— Task requirements —
Your reply should reproduce each line below exactly and carry none of the pictures.

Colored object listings

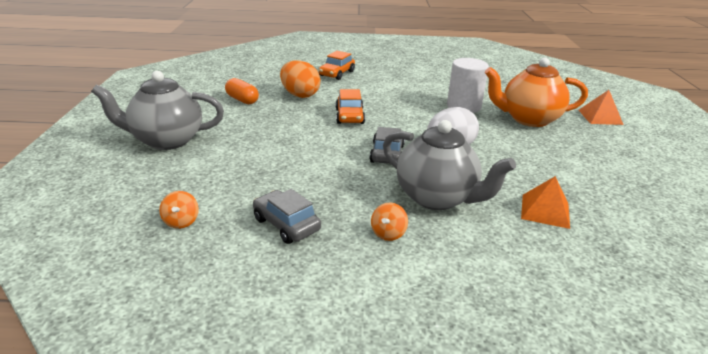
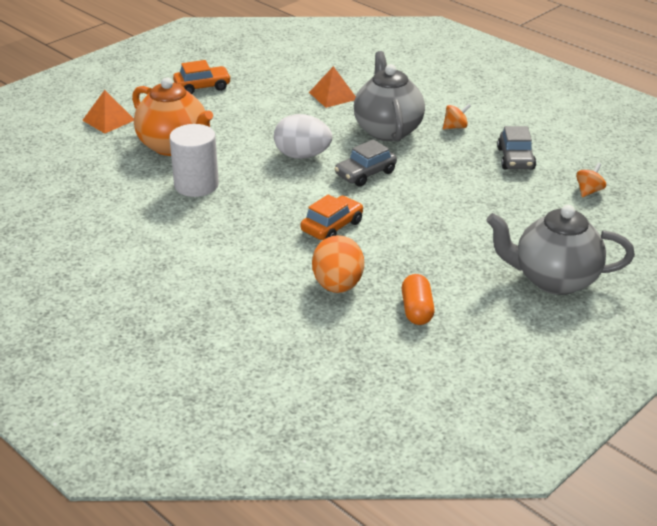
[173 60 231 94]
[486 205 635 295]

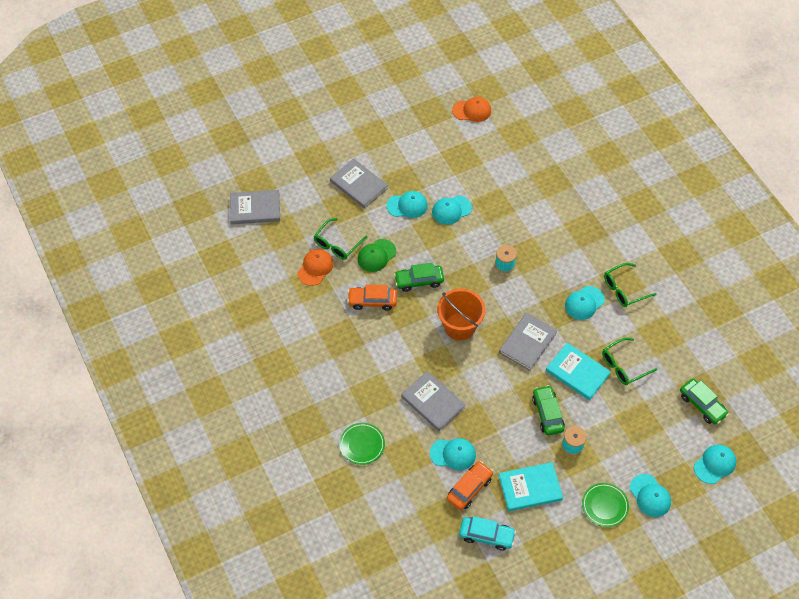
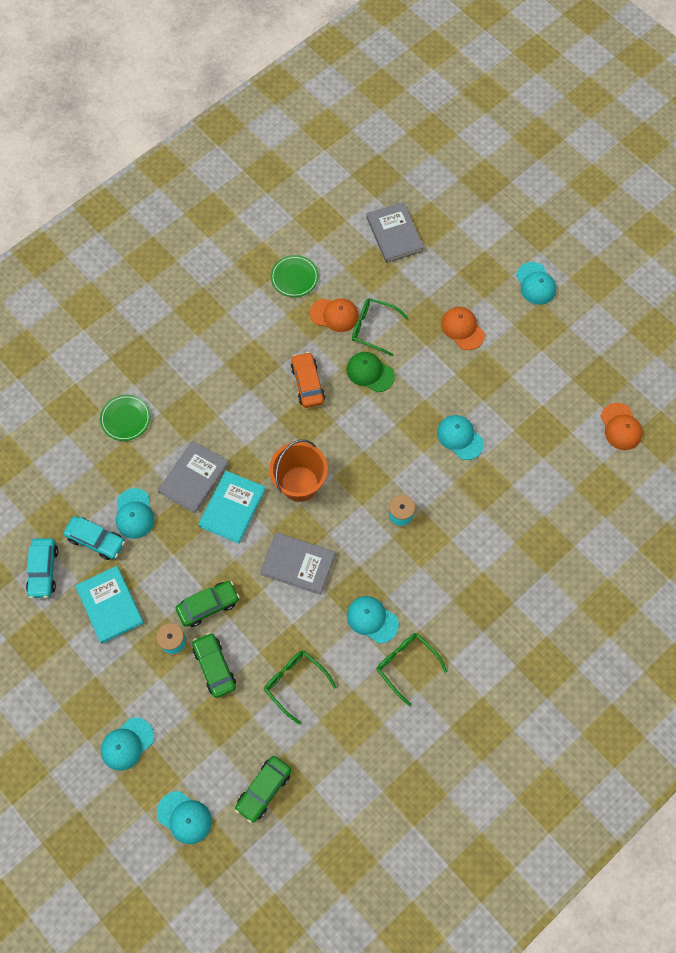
[516 262 556 305]
[192 632 236 698]
[198 471 266 544]
[271 255 319 297]
[441 307 485 350]
[63 516 125 560]

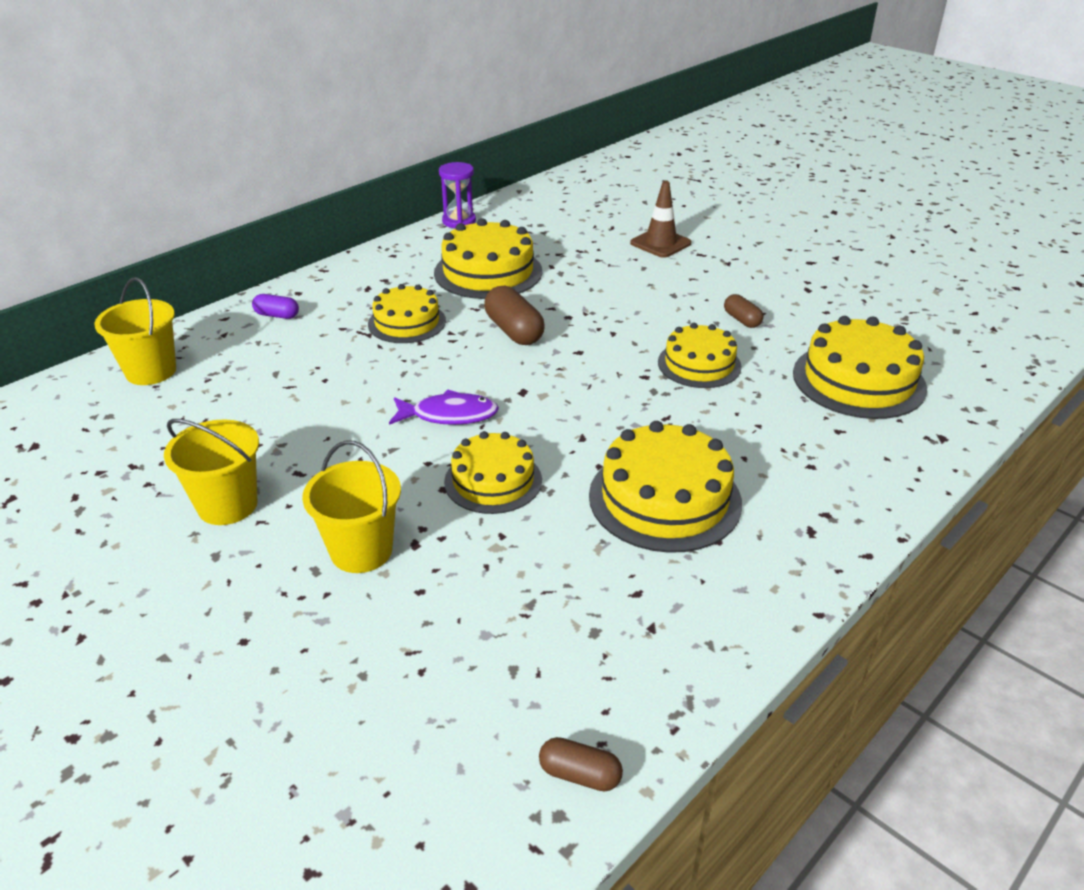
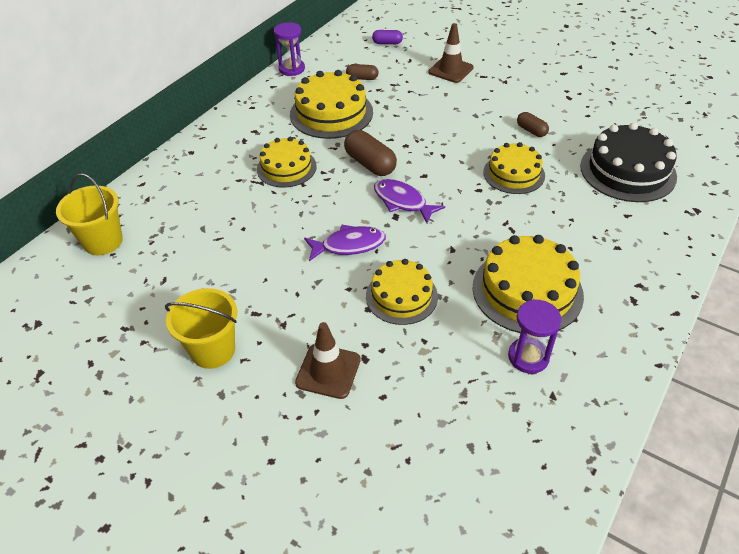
[374 179 445 223]
[508 299 562 374]
[372 30 403 44]
[346 64 378 80]
[295 322 361 399]
[580 123 677 202]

— Written response —
[173 60 231 94]
[486 205 635 295]

[516 262 556 305]
[192 632 236 698]
[198 471 266 544]
[271 255 319 297]
[441 307 485 350]
[63 516 125 560]

[374 179 445 223]
[508 299 562 374]
[372 30 403 44]
[346 64 378 80]
[295 322 361 399]
[580 123 677 202]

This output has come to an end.